A picture-free, exact copy of all the records below is the goal.

→ **Data extracted from a collection**
┌──

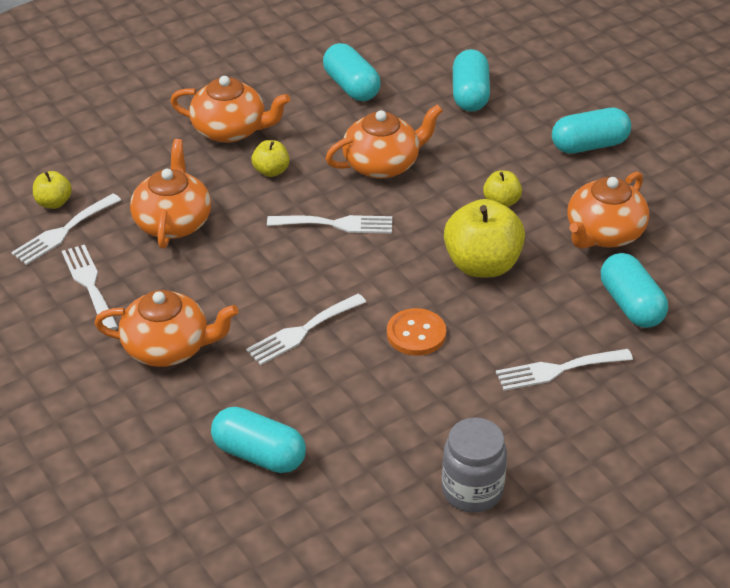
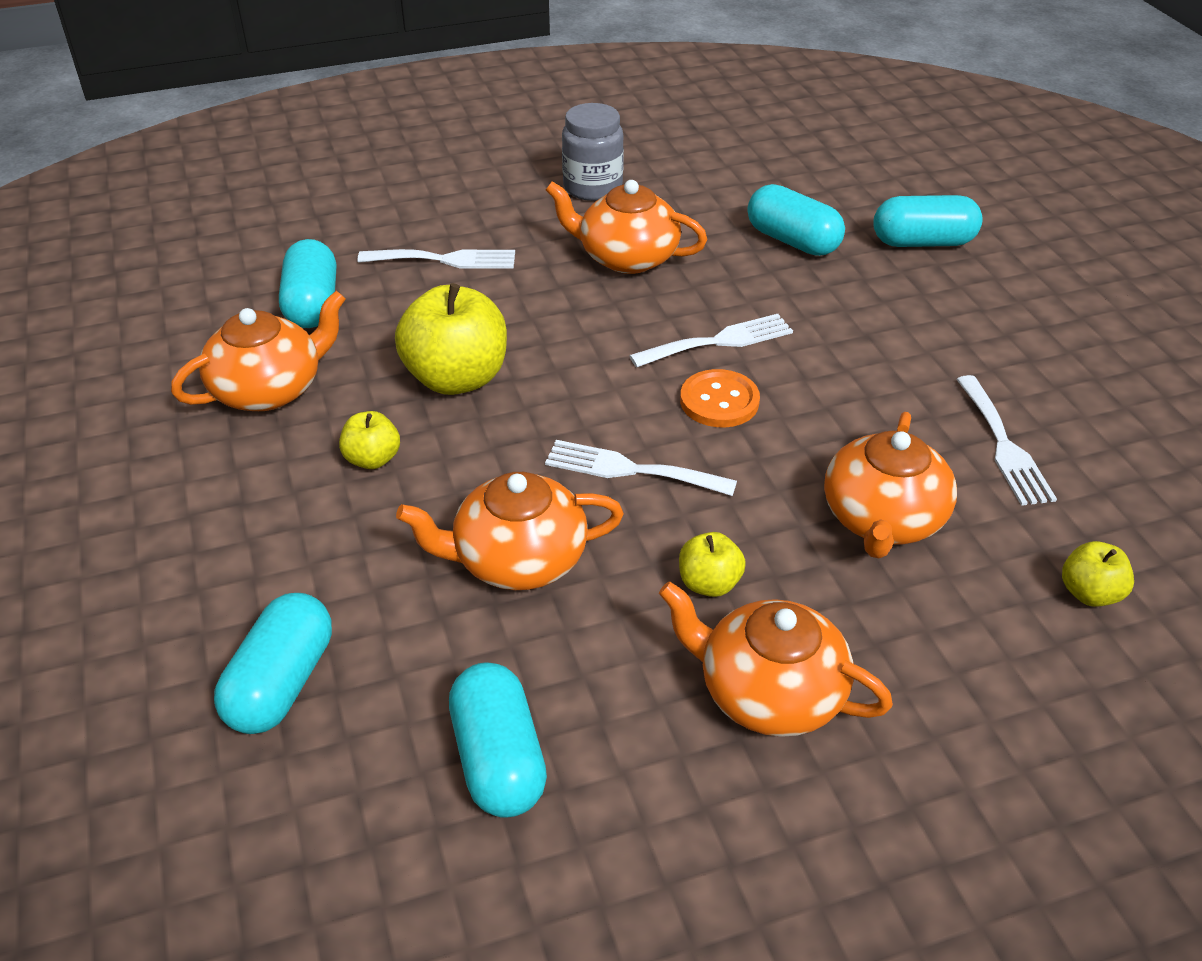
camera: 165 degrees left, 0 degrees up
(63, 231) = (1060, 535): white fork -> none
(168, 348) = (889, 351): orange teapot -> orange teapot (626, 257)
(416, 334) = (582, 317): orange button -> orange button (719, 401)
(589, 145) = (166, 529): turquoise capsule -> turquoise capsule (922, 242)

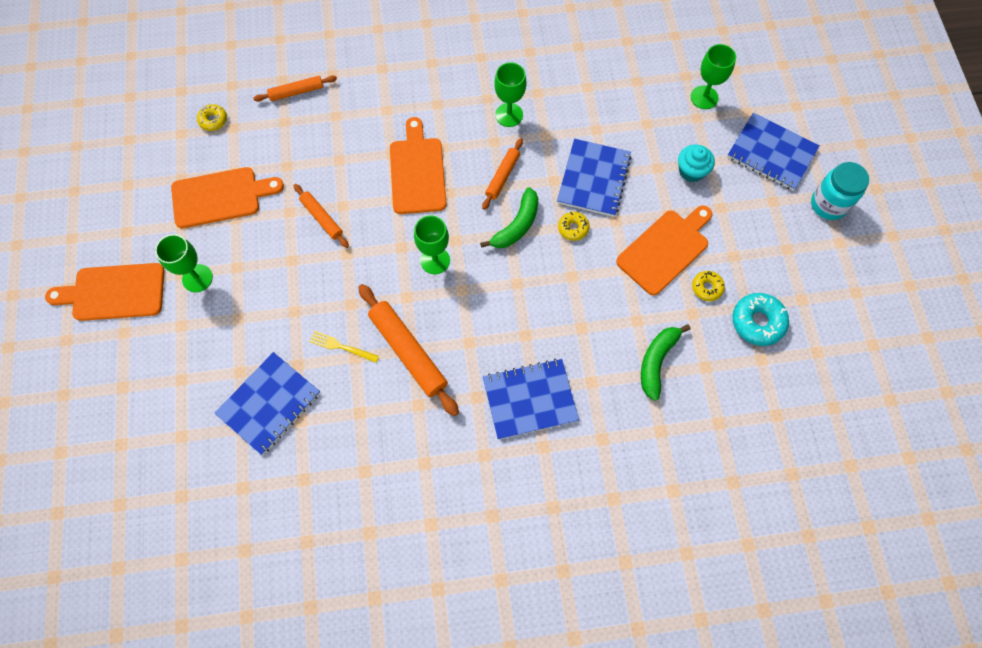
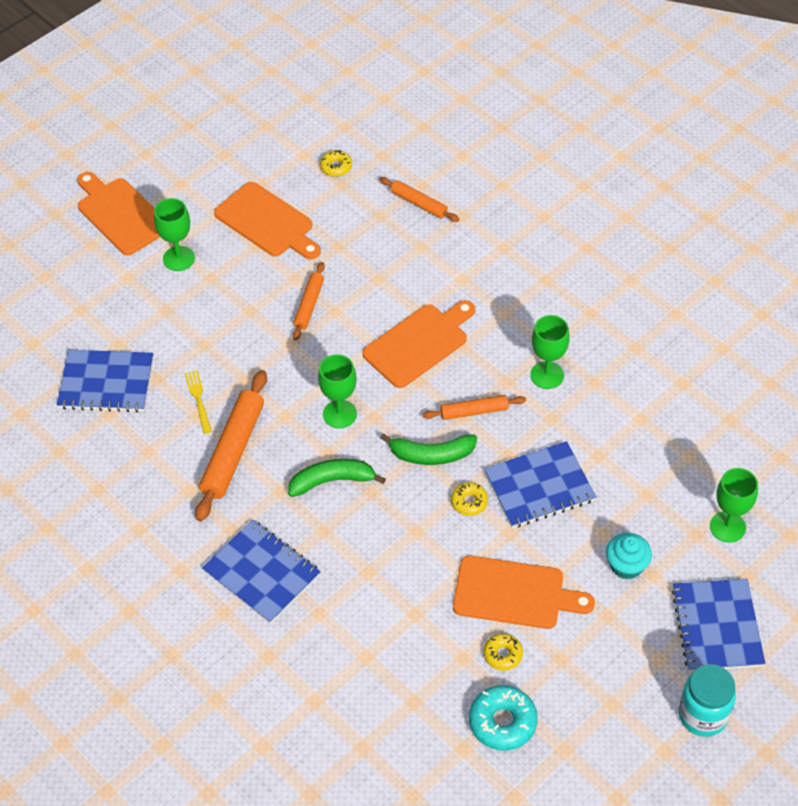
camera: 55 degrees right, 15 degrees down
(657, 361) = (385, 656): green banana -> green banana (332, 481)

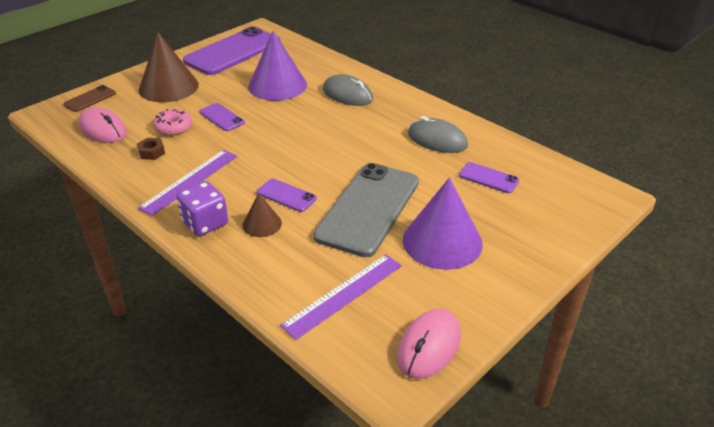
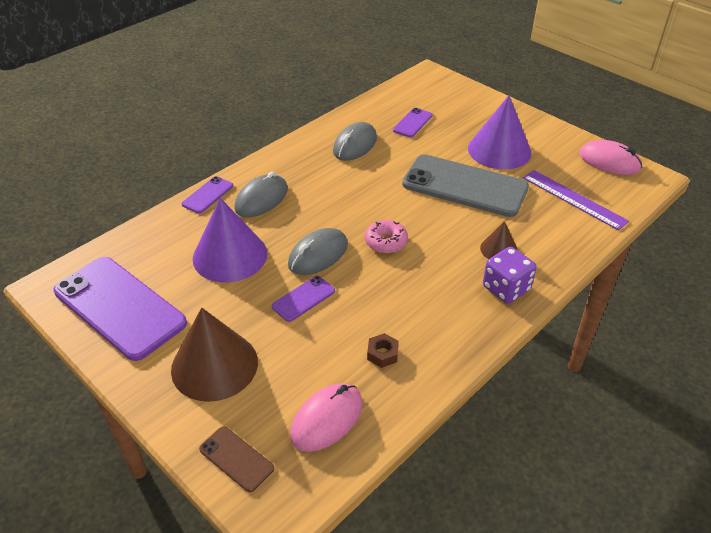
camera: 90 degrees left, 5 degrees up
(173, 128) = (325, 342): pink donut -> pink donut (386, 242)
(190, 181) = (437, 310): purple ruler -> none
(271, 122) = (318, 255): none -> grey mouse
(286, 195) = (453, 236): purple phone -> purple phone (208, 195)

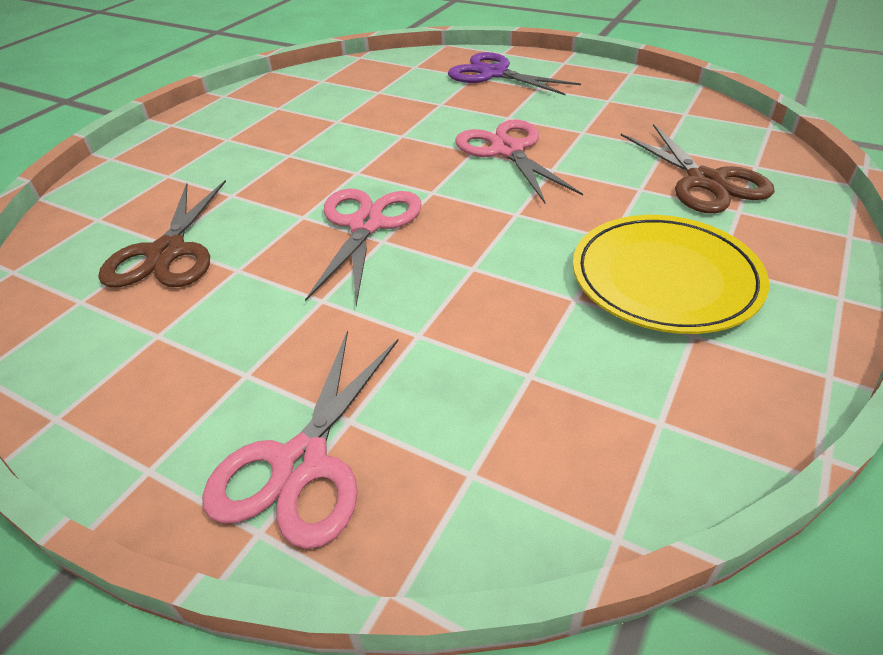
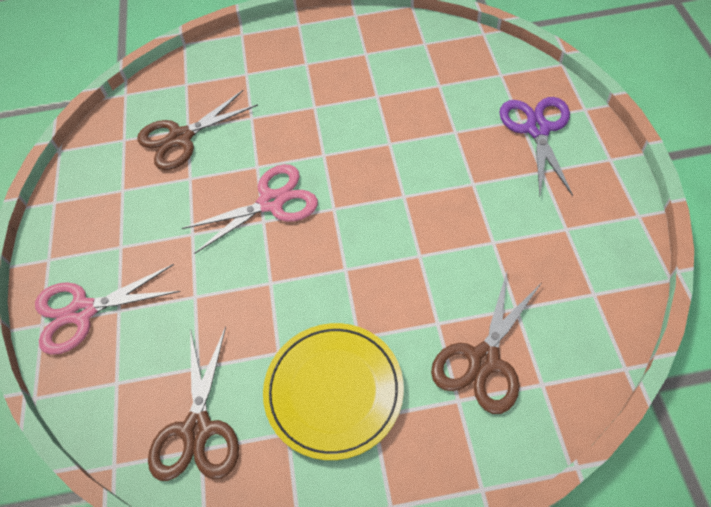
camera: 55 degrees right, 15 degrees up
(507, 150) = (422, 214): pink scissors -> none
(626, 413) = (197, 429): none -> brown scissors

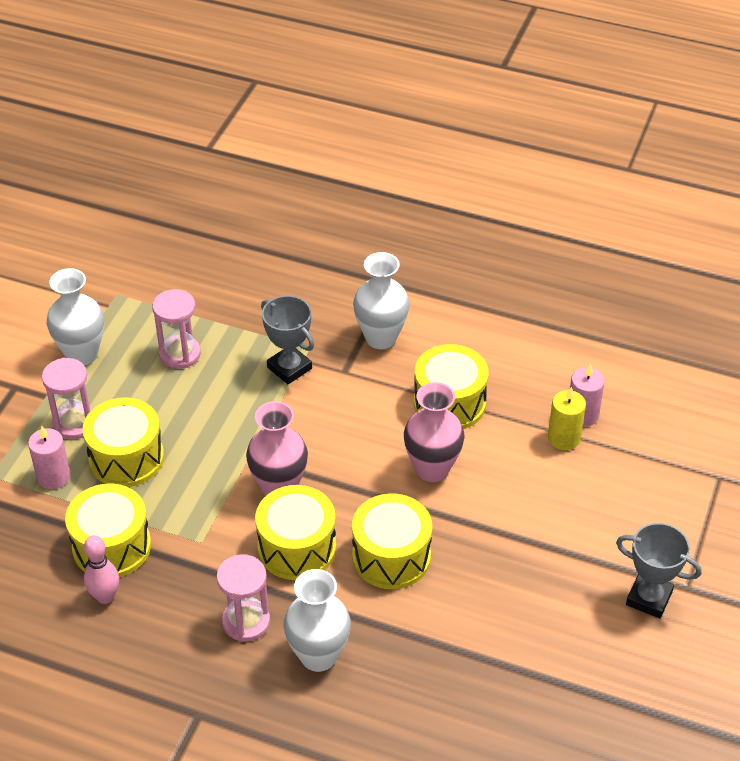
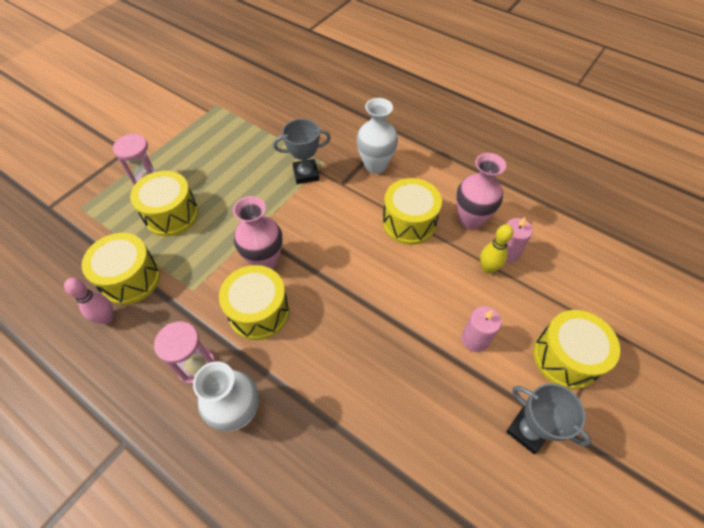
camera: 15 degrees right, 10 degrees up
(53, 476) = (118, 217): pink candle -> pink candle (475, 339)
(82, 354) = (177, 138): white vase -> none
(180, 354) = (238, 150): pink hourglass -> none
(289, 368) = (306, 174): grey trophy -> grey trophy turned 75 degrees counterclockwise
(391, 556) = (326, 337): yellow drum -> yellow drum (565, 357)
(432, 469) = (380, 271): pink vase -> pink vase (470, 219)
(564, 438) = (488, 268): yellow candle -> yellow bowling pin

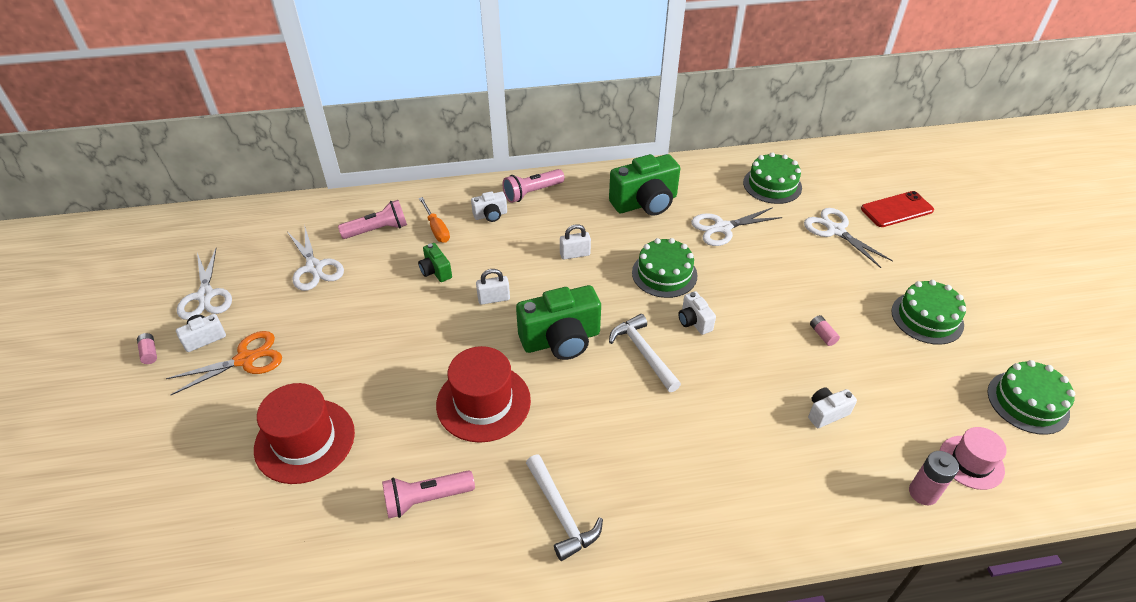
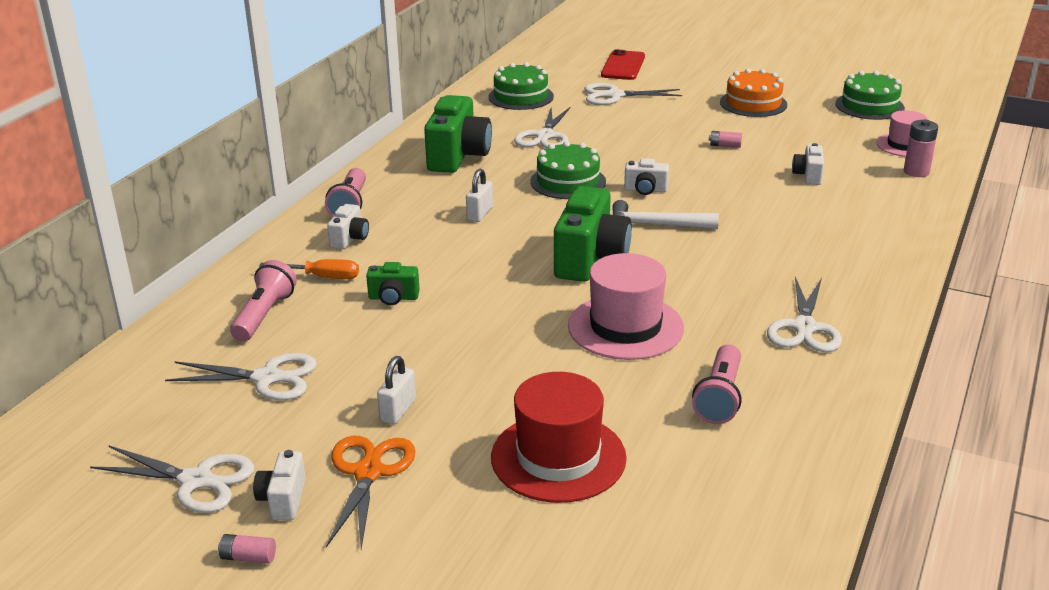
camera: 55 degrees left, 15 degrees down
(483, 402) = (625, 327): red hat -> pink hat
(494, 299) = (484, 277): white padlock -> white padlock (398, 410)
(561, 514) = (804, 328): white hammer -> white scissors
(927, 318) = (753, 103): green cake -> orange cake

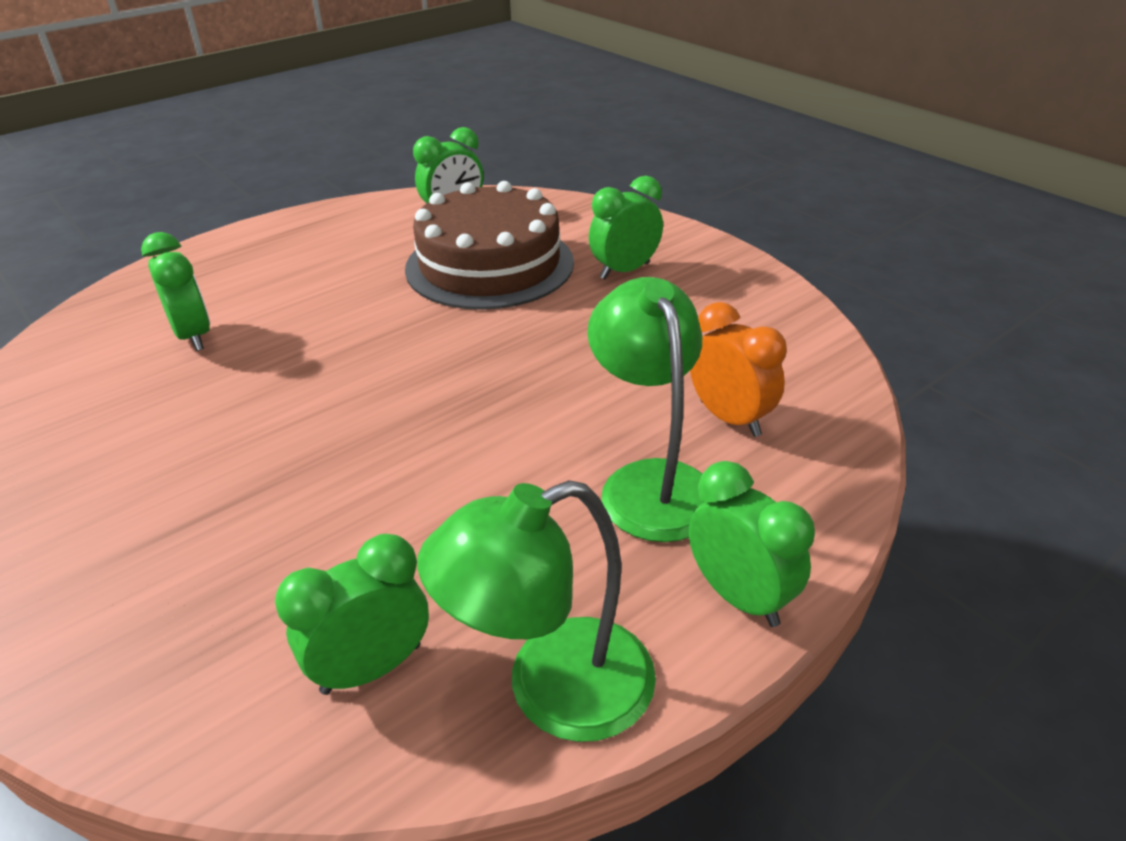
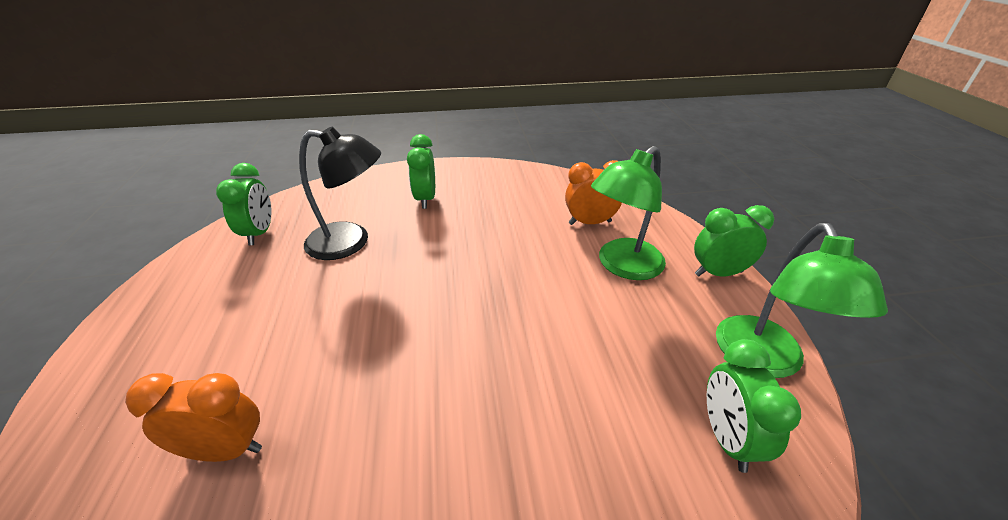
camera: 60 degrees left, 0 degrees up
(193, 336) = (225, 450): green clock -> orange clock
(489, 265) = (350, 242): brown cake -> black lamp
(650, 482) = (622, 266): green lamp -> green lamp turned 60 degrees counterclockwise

└──

→ **Your response**
camera: 165 degrees left, 0 degrees up
(63, 231) = (1060, 535): white fork -> none
(168, 348) = (889, 351): orange teapot -> orange teapot (626, 257)
(416, 334) = (582, 317): orange button -> orange button (719, 401)
(589, 145) = (166, 529): turquoise capsule -> turquoise capsule (922, 242)

camera: 55 degrees right, 15 degrees down
(657, 361) = (385, 656): green banana -> green banana (332, 481)

camera: 90 degrees left, 5 degrees up
(173, 128) = (325, 342): pink donut -> pink donut (386, 242)
(190, 181) = (437, 310): purple ruler -> none
(271, 122) = (318, 255): none -> grey mouse
(286, 195) = (453, 236): purple phone -> purple phone (208, 195)

camera: 55 degrees right, 15 degrees up
(507, 150) = (422, 214): pink scissors -> none
(626, 413) = (197, 429): none -> brown scissors

camera: 15 degrees right, 10 degrees up
(53, 476) = (118, 217): pink candle -> pink candle (475, 339)
(82, 354) = (177, 138): white vase -> none
(180, 354) = (238, 150): pink hourglass -> none
(289, 368) = (306, 174): grey trophy -> grey trophy turned 75 degrees counterclockwise
(391, 556) = (326, 337): yellow drum -> yellow drum (565, 357)
(432, 469) = (380, 271): pink vase -> pink vase (470, 219)
(564, 438) = (488, 268): yellow candle -> yellow bowling pin

camera: 55 degrees left, 15 degrees down
(483, 402) = (625, 327): red hat -> pink hat
(494, 299) = (484, 277): white padlock -> white padlock (398, 410)
(561, 514) = (804, 328): white hammer -> white scissors
(927, 318) = (753, 103): green cake -> orange cake

camera: 60 degrees left, 0 degrees up
(193, 336) = (225, 450): green clock -> orange clock
(489, 265) = (350, 242): brown cake -> black lamp
(650, 482) = (622, 266): green lamp -> green lamp turned 60 degrees counterclockwise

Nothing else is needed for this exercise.